What to do ▸
Where a picture appears in the lines below, please omit it and copy every other part exactly.

(Before-and-after scene images)
○ ○ ○ ○
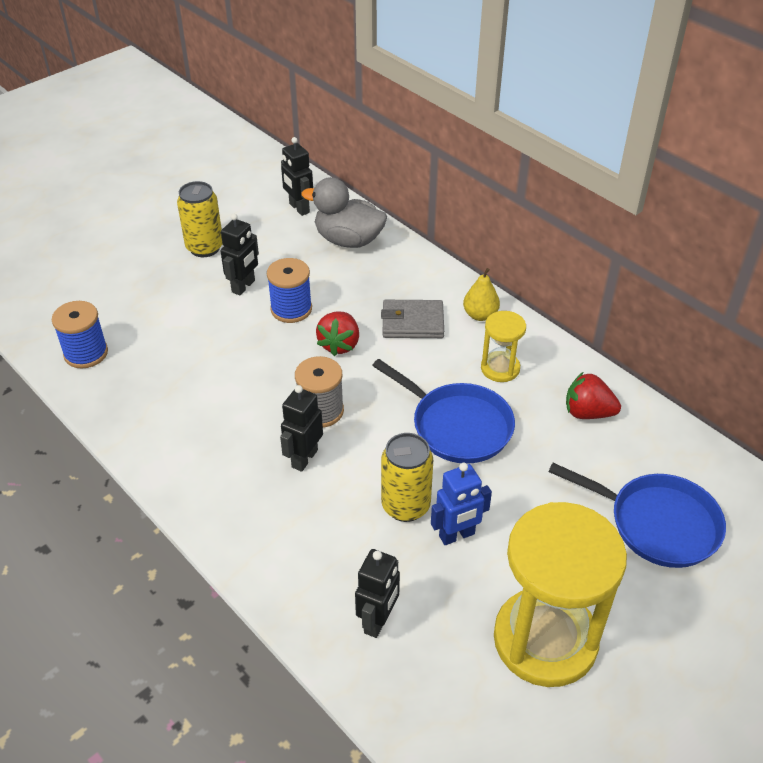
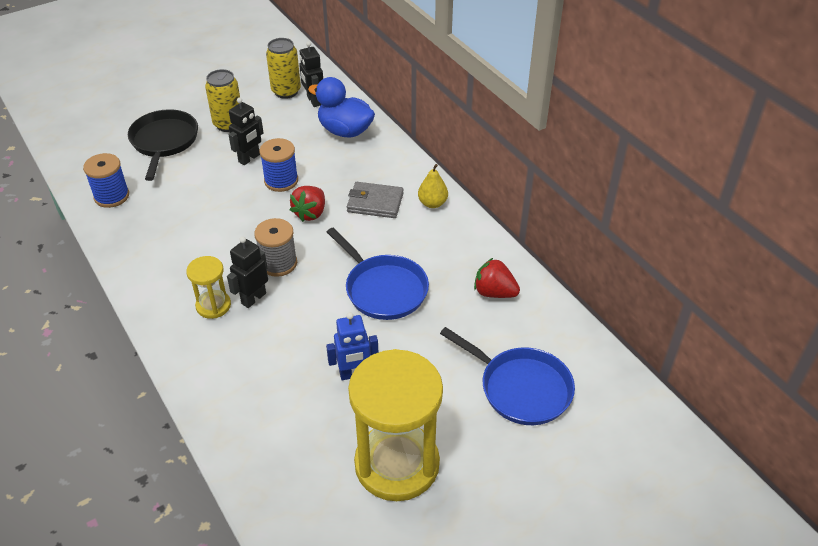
camera: 10 degrees right, 0 degrees up
grey duck [301,177,387,248] -> blue duck [308,77,375,138]
black robot [355,549,400,638] -> none
yellow can [381,433,433,522] -> yellow can moved to [266,38,301,99]
yellow hourglass [481,311,526,382] -> yellow hourglass moved to [186,256,231,319]
none -> black pan [128,109,198,181]

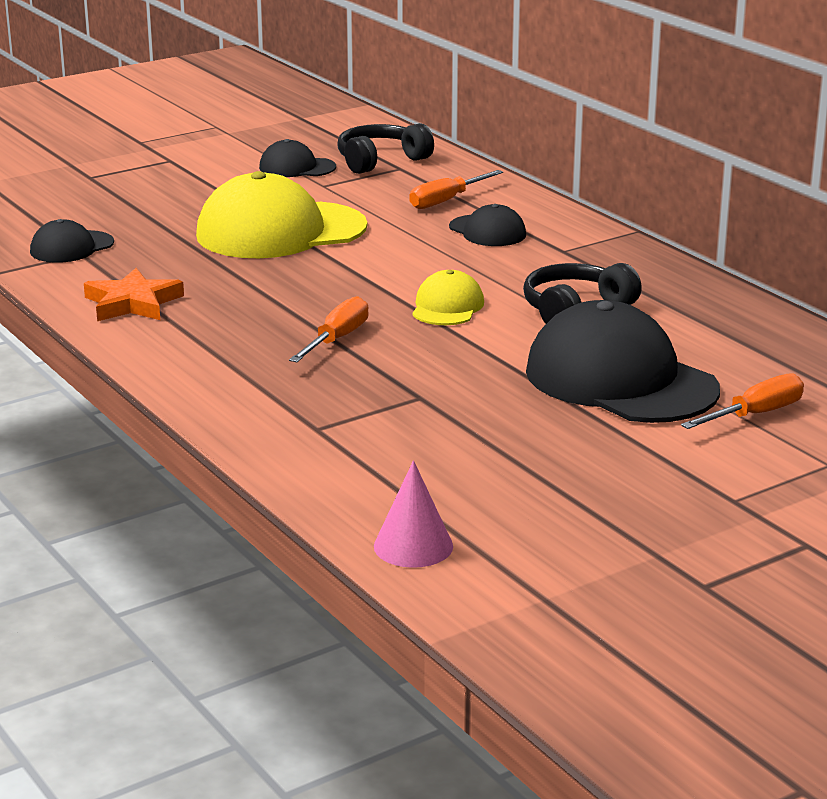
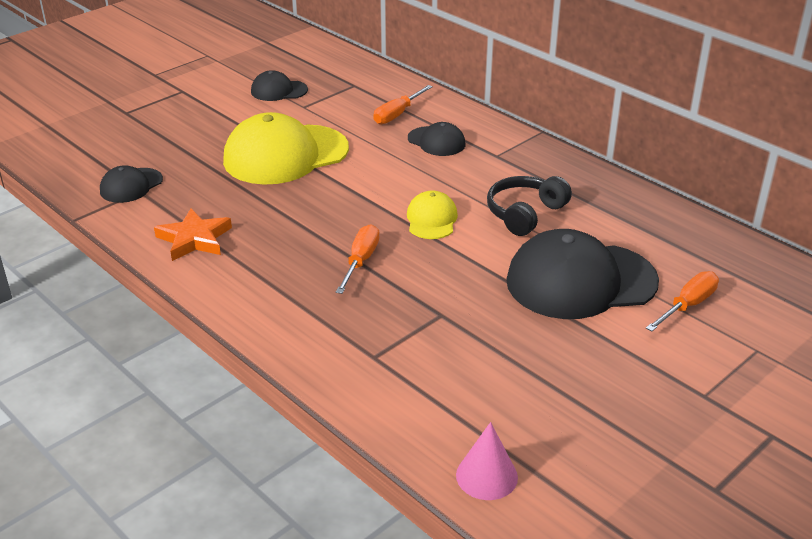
camera: 10 degrees left, 10 degrees up
black headphones [337,123,434,174] -> none
black cap [526,300,720,423] -> black cap turned 45 degrees counterclockwise [506,229,659,319]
○ ○ ○ ○
Task solution ▸
camera: 10 degrees right, 0 degrees up
grey duck [301,177,387,248] -> blue duck [308,77,375,138]
black robot [355,549,400,638] -> none
yellow can [381,433,433,522] -> yellow can moved to [266,38,301,99]
yellow hourglass [481,311,526,382] -> yellow hourglass moved to [186,256,231,319]
none -> black pan [128,109,198,181]

camera: 10 degrees left, 10 degrees up
black headphones [337,123,434,174] -> none
black cap [526,300,720,423] -> black cap turned 45 degrees counterclockwise [506,229,659,319]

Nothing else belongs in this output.